(Activity)
Use the entries below and reproduce exactly the lines from the one containing "white carrot: 3 -> 4" down to the one containing "orange notebook: 8 -> 4", both of them included.

Before-and-after object lists
###

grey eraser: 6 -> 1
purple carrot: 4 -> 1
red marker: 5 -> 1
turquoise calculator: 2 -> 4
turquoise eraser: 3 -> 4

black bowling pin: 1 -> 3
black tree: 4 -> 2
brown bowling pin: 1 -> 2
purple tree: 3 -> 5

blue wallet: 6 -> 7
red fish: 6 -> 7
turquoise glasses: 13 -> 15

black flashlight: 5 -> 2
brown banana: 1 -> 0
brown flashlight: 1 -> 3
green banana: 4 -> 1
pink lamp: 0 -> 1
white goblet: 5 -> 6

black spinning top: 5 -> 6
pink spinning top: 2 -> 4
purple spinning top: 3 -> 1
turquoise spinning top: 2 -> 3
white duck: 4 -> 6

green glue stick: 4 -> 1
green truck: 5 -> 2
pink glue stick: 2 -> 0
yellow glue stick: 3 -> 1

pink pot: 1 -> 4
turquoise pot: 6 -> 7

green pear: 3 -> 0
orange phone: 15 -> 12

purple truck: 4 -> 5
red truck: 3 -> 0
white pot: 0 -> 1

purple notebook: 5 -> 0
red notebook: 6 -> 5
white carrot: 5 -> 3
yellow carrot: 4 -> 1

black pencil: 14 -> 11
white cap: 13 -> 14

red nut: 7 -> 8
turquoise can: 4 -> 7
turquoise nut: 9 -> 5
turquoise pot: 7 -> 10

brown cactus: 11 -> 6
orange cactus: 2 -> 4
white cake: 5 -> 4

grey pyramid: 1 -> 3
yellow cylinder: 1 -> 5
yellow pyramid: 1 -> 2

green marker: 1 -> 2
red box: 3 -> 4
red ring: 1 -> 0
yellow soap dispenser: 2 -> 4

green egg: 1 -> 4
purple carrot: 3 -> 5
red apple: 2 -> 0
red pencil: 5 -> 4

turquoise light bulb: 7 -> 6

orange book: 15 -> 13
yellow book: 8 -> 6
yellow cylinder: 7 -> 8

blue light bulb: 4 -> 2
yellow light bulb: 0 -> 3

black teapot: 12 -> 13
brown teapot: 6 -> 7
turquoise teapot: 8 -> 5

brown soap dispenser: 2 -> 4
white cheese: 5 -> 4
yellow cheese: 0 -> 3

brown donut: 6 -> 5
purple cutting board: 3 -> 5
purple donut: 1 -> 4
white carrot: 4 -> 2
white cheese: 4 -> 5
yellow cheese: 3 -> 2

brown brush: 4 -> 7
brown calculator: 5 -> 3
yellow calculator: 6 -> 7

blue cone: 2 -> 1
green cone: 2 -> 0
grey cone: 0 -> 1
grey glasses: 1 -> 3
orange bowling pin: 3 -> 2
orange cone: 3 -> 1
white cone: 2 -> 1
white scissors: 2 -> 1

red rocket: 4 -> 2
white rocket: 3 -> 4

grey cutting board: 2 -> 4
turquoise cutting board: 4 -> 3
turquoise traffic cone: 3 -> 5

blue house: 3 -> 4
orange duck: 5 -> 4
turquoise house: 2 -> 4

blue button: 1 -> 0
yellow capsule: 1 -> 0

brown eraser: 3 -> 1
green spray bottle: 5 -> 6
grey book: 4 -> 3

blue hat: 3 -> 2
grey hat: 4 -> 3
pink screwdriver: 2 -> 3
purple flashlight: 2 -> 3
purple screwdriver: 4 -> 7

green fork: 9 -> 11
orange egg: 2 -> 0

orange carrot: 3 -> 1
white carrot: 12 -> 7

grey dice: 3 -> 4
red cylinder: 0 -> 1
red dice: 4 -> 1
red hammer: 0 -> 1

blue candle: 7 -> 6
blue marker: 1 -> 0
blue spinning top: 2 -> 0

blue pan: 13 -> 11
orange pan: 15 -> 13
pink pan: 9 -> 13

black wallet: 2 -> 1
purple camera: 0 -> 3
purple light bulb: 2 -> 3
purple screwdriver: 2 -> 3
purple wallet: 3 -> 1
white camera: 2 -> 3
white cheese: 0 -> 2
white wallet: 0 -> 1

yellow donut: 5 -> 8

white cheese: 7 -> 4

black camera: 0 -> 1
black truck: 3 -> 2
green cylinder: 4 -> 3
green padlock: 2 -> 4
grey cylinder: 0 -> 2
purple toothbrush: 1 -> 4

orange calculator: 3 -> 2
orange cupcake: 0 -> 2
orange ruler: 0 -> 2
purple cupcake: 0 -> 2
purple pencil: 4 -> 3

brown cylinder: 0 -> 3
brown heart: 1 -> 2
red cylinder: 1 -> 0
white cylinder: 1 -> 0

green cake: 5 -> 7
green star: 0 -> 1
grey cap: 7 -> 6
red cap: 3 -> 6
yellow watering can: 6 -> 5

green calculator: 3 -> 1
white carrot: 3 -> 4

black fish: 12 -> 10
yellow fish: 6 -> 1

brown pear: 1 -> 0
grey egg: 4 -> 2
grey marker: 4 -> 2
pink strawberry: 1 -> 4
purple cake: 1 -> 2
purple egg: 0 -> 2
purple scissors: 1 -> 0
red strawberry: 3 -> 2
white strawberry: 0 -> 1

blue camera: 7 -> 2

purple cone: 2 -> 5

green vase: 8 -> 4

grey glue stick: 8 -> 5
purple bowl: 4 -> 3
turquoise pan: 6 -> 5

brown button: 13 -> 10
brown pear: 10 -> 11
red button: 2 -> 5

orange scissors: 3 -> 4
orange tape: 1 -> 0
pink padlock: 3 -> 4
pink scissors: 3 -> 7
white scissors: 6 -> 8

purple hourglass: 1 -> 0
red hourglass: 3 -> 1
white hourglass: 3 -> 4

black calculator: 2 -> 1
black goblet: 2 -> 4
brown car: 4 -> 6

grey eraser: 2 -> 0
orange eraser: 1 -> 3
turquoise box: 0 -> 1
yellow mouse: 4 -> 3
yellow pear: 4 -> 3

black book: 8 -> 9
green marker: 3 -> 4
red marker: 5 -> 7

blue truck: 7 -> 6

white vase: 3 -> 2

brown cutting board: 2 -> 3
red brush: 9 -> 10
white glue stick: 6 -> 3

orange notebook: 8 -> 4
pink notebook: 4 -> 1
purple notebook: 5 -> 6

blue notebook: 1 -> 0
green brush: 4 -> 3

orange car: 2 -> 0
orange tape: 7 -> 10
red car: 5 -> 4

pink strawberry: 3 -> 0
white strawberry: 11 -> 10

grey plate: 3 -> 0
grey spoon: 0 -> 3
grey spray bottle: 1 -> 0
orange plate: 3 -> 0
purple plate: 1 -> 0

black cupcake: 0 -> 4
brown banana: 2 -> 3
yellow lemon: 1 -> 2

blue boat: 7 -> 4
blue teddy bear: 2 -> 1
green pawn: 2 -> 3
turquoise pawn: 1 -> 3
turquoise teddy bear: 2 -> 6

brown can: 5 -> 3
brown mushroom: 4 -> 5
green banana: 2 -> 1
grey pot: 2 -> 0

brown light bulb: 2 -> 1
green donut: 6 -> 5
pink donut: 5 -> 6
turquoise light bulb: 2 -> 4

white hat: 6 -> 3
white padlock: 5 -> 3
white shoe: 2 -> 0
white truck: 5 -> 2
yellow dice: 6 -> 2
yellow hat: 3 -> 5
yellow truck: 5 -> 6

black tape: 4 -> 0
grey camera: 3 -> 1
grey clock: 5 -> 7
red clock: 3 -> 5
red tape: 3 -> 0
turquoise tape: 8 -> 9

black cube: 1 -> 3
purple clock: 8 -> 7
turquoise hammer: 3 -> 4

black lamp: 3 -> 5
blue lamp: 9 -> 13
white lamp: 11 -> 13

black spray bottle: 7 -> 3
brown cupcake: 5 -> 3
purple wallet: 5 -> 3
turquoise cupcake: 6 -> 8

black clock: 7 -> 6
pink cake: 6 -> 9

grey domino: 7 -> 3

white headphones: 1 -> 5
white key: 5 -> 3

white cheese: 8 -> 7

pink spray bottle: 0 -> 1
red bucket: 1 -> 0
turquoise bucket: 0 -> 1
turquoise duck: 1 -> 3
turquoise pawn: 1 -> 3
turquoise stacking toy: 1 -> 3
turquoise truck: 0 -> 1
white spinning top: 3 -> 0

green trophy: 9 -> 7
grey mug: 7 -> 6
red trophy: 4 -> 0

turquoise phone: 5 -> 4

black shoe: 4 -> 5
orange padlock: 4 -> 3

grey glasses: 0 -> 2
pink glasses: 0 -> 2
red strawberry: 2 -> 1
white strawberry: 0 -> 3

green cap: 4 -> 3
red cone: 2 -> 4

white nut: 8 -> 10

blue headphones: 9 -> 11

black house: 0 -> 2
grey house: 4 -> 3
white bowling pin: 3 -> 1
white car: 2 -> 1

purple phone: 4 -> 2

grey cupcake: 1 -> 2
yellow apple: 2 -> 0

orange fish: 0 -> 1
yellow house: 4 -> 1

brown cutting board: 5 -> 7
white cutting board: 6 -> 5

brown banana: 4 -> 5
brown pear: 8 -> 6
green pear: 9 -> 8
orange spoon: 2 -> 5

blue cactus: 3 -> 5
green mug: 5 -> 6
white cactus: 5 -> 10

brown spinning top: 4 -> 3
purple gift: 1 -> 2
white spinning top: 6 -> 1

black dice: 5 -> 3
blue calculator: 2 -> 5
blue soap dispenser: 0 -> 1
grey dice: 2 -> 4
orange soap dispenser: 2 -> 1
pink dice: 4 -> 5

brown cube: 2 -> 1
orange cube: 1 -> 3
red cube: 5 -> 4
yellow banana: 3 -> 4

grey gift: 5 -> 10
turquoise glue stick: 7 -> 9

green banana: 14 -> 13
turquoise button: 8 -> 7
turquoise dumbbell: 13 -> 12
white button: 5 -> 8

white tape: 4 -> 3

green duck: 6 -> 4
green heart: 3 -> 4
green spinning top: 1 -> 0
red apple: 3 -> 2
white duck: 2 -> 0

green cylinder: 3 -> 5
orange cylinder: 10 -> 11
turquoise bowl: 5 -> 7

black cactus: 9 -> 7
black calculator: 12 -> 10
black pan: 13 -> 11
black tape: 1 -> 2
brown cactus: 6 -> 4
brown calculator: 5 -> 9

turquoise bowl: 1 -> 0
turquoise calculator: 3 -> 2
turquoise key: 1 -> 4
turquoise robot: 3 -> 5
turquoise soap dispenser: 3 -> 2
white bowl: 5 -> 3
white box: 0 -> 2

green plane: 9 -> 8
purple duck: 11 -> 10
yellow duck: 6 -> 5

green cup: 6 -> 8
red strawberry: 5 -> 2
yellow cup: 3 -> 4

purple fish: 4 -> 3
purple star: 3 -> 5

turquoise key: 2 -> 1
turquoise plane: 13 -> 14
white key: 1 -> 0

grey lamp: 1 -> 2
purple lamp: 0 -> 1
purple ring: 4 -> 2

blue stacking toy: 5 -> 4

###

(Exercise response)
white carrot: 3 -> 4

black fish: 12 -> 10
yellow fish: 6 -> 1

brown pear: 1 -> 0
grey egg: 4 -> 2
grey marker: 4 -> 2
pink strawberry: 1 -> 4
purple cake: 1 -> 2
purple egg: 0 -> 2
purple scissors: 1 -> 0
red strawberry: 3 -> 2
white strawberry: 0 -> 1

blue camera: 7 -> 2

purple cone: 2 -> 5

green vase: 8 -> 4

grey glue stick: 8 -> 5
purple bowl: 4 -> 3
turquoise pan: 6 -> 5

brown button: 13 -> 10
brown pear: 10 -> 11
red button: 2 -> 5

orange scissors: 3 -> 4
orange tape: 1 -> 0
pink padlock: 3 -> 4
pink scissors: 3 -> 7
white scissors: 6 -> 8

purple hourglass: 1 -> 0
red hourglass: 3 -> 1
white hourglass: 3 -> 4

black calculator: 2 -> 1
black goblet: 2 -> 4
brown car: 4 -> 6

grey eraser: 2 -> 0
orange eraser: 1 -> 3
turquoise box: 0 -> 1
yellow mouse: 4 -> 3
yellow pear: 4 -> 3

black book: 8 -> 9
green marker: 3 -> 4
red marker: 5 -> 7

blue truck: 7 -> 6

white vase: 3 -> 2

brown cutting board: 2 -> 3
red brush: 9 -> 10
white glue stick: 6 -> 3

orange notebook: 8 -> 4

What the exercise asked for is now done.